* [Prompt] Your response should be a copy of each line in the listing below that includes the word "cross".

* [Data to process]
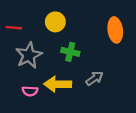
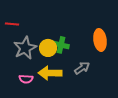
yellow circle: (55, 22) -> (48, 48), moved
orange ellipse: (115, 30) -> (100, 40), moved

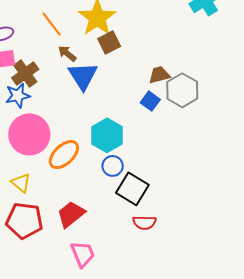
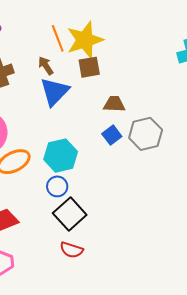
orange line: (52, 24) -> (58, 38), moved
brown trapezoid: (159, 75) -> (114, 104), moved

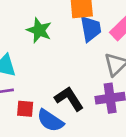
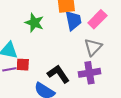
red square: (25, 109) -> (23, 65), moved

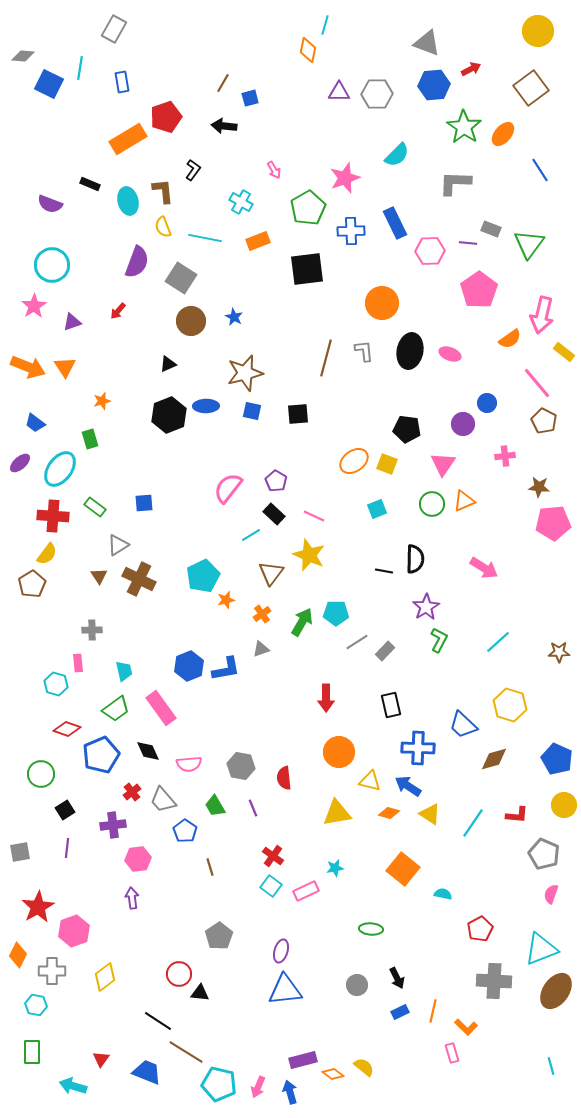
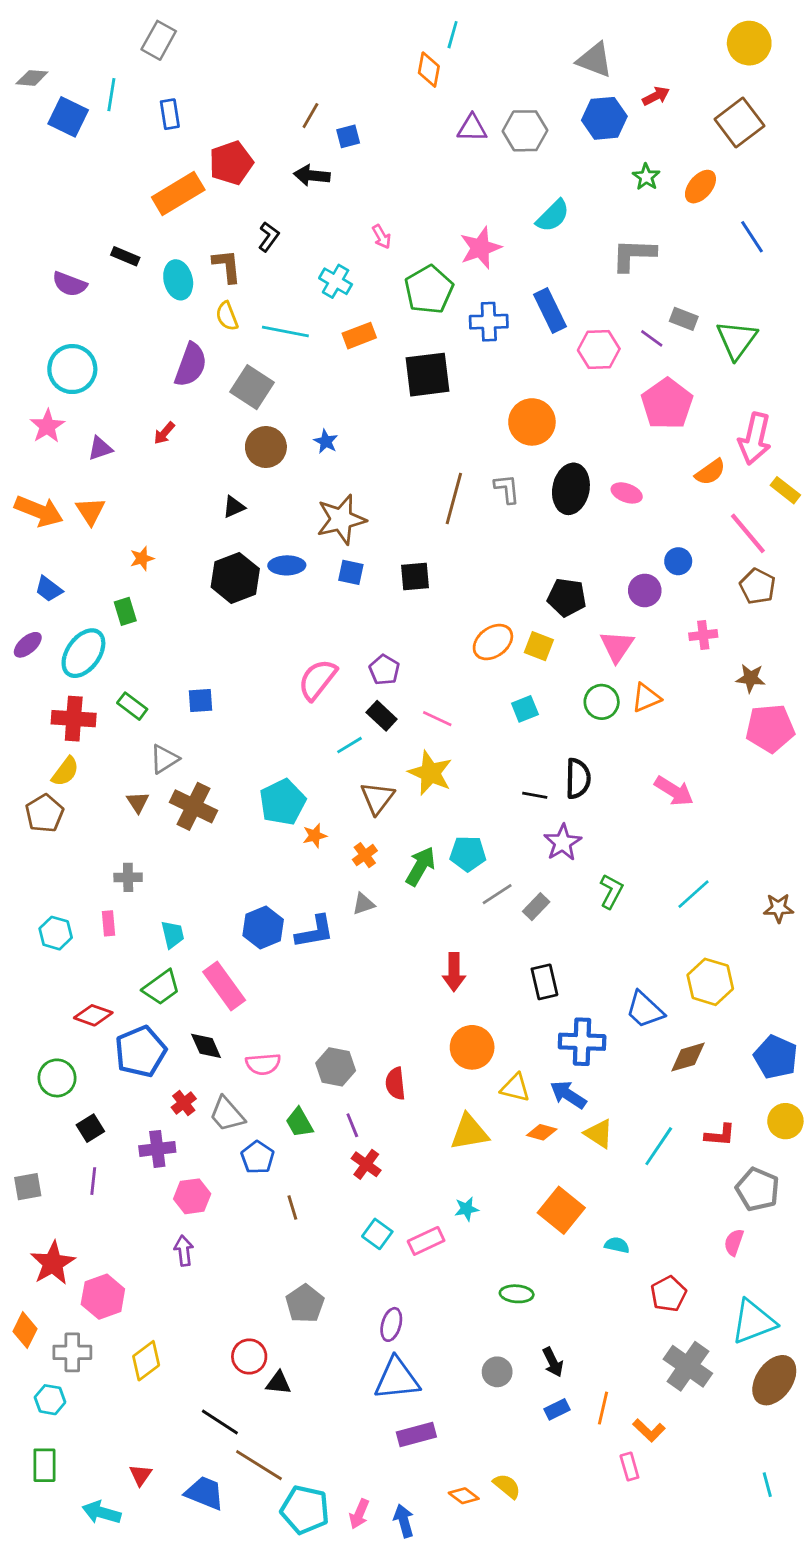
green star: (464, 127) -> (646, 177), size x0.6
purple line: (468, 243) -> (652, 338), turned 30
purple star: (426, 607) -> (563, 843), moved
cyan hexagon: (56, 684) -> (56, 933), moved
red cross: (273, 856) -> (366, 1164), moved
pink semicircle: (551, 894) -> (734, 1242), moved
gray cross: (494, 981) -> (688, 1366), turned 32
purple rectangle: (303, 1060) -> (416, 1435), moved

* [Response to the task]
red cross: (273, 856) -> (366, 1164), moved
gray cross: (494, 981) -> (688, 1366), turned 32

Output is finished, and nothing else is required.